● REQUIRED ACTION
Give back exactly the lines spanning from the one containing "(103, 373) = (210, 371): none -> purple mug" to the final line of the records below, and no others.
━━━ DATA IN THIS EXERCISE ━━━
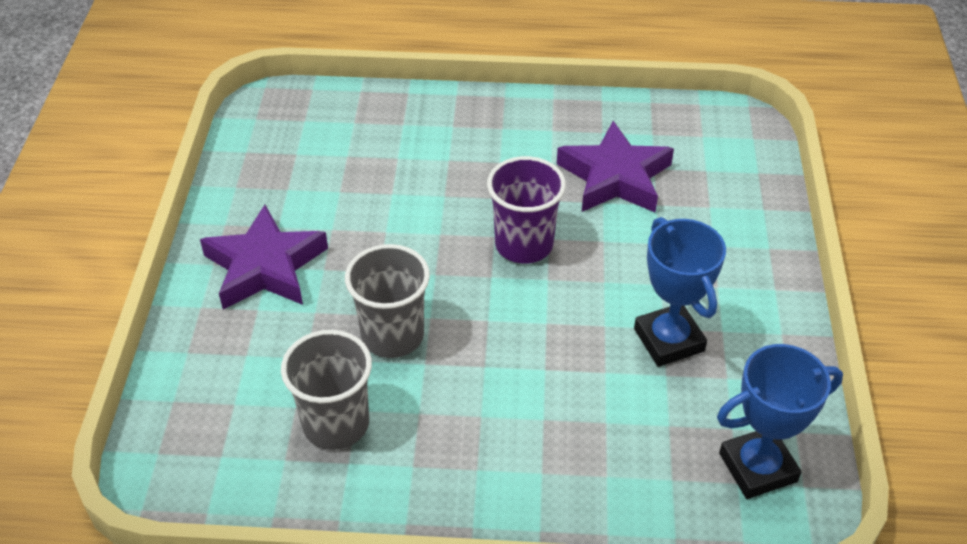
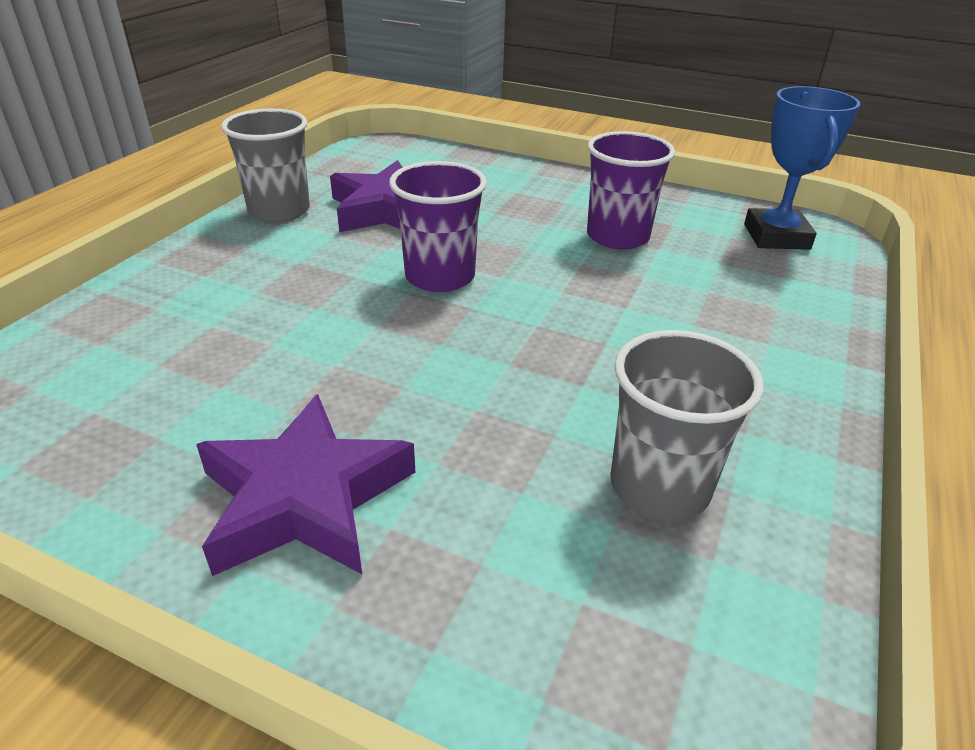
camera: 70 degrees left, 10 degrees down
(392, 335) = (524, 400): grey cup -> grey cup (279, 211)
(669, 340) = (617, 237): blue trophy -> purple cup

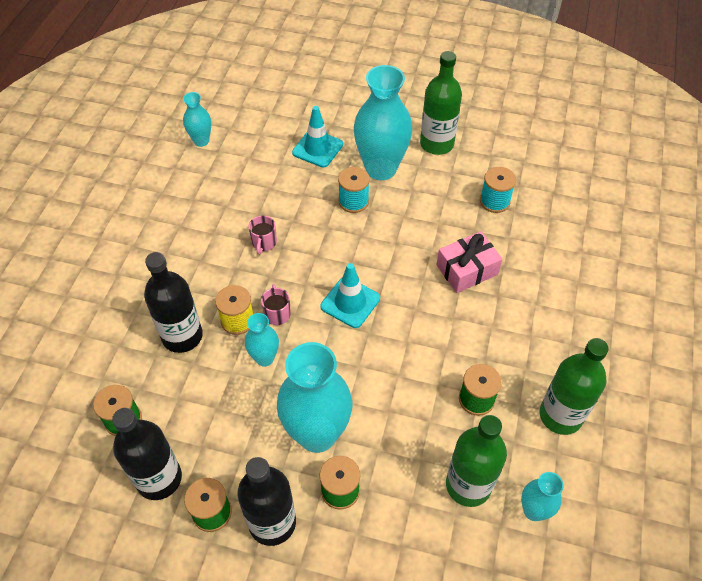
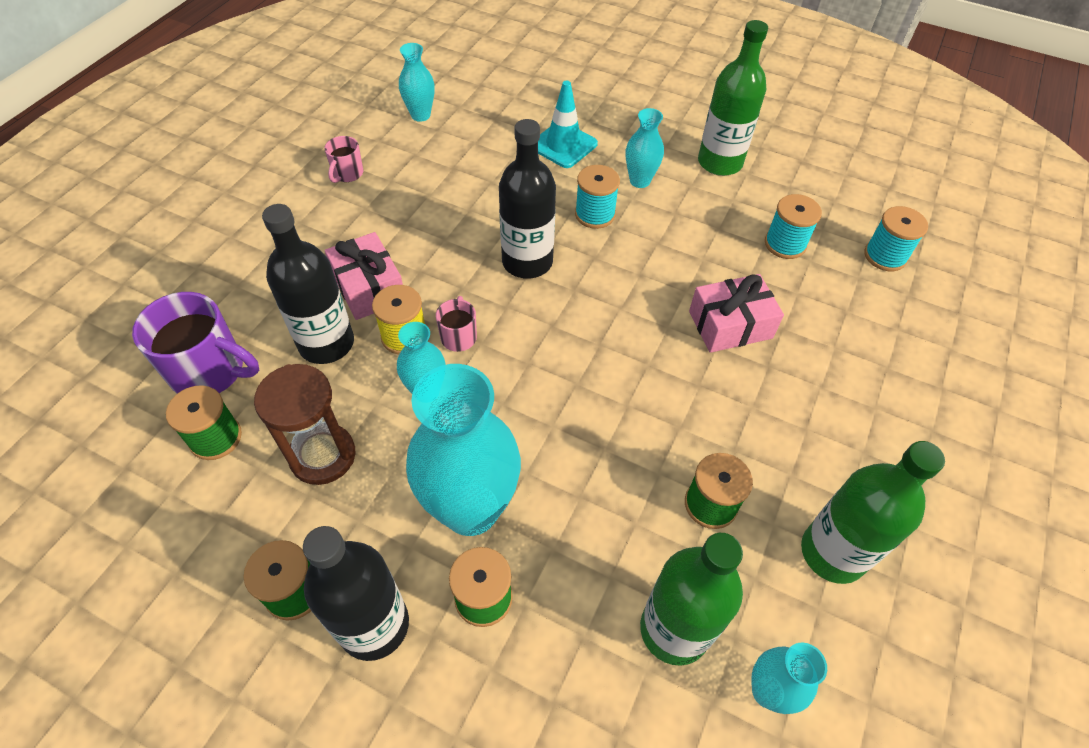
camera: 10 degrees right, 0 degrees up
(103, 373) = (210, 371): none -> purple mug
(159, 478) = (237, 528): black bottle -> black bottle (527, 262)
(201, 288) = (369, 288): none -> pink gift
(204, 417) = (323, 456): none -> brown hourglass
(264, 243) = (465, 246): pink mug -> pink mug (347, 174)
(350, 302) = (560, 339): turquoise traffic cone -> none
(381, 169) = (639, 181): turquoise vase -> turquoise vase, size x0.50
(565, 199) = (885, 256): none -> turquoise spool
━━━
● EXERCISE SOLUTION
(103, 373) = (210, 371): none -> purple mug
(159, 478) = (237, 528): black bottle -> black bottle (527, 262)
(201, 288) = (369, 288): none -> pink gift
(204, 417) = (323, 456): none -> brown hourglass
(264, 243) = (465, 246): pink mug -> pink mug (347, 174)
(350, 302) = (560, 339): turquoise traffic cone -> none
(381, 169) = (639, 181): turquoise vase -> turquoise vase, size x0.50
(565, 199) = (885, 256): none -> turquoise spool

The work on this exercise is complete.